* **TASK INSTRUCTIONS**:
Word for word, set down every line of the entries below from the line with "red circle: (70, 27) -> (69, 28), moved" to the line with "black square: (59, 79) -> (67, 73), moved", including both, and no other line.

* **RECORDED DATA**:
Content starts

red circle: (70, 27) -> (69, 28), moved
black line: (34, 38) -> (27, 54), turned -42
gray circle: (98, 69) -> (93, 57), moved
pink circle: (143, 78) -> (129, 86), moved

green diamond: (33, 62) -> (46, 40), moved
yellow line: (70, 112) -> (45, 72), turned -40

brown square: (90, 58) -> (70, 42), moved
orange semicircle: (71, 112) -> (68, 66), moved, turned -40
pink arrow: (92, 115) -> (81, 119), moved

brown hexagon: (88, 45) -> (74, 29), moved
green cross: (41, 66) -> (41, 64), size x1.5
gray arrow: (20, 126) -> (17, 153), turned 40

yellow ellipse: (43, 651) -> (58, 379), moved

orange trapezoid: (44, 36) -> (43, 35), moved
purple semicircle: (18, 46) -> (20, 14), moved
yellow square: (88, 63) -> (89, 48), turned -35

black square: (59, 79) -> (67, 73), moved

Content ends
Content starts

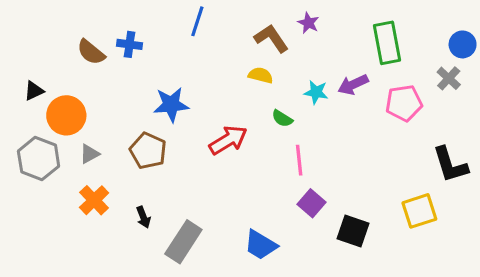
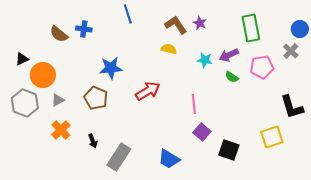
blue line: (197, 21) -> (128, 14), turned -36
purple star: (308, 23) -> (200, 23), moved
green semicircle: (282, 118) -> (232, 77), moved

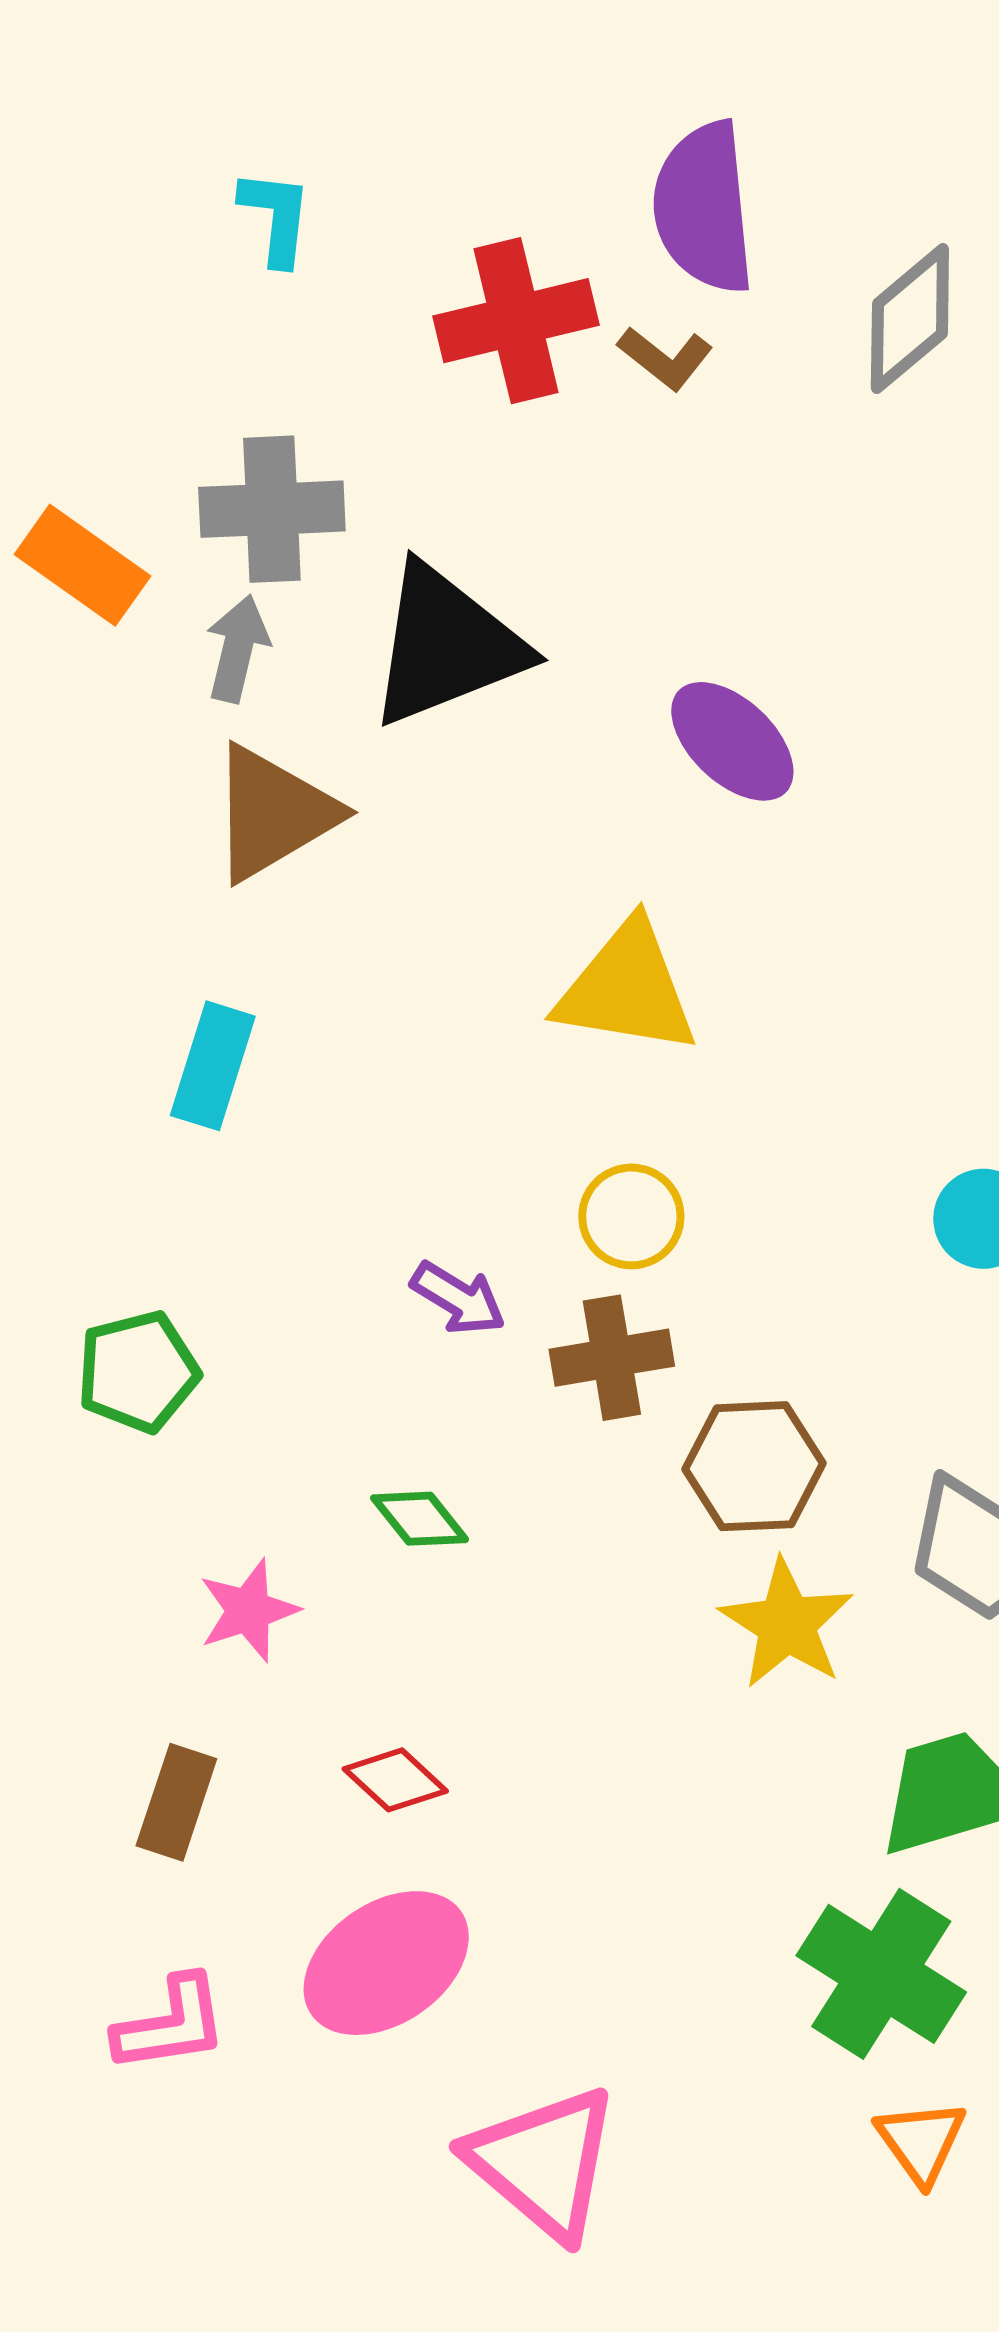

Content ends

* **YOUR SOLUTION**:
red circle: (70, 27) -> (69, 28), moved
black line: (34, 38) -> (27, 54), turned -42
gray circle: (98, 69) -> (93, 57), moved
pink circle: (143, 78) -> (129, 86), moved

green diamond: (33, 62) -> (46, 40), moved
yellow line: (70, 112) -> (45, 72), turned -40

brown square: (90, 58) -> (70, 42), moved
orange semicircle: (71, 112) -> (68, 66), moved, turned -40
pink arrow: (92, 115) -> (81, 119), moved

brown hexagon: (88, 45) -> (74, 29), moved
green cross: (41, 66) -> (41, 64), size x1.5
gray arrow: (20, 126) -> (17, 153), turned 40

yellow ellipse: (43, 651) -> (58, 379), moved

orange trapezoid: (44, 36) -> (43, 35), moved
purple semicircle: (18, 46) -> (20, 14), moved
yellow square: (88, 63) -> (89, 48), turned -35

black square: (59, 79) -> (67, 73), moved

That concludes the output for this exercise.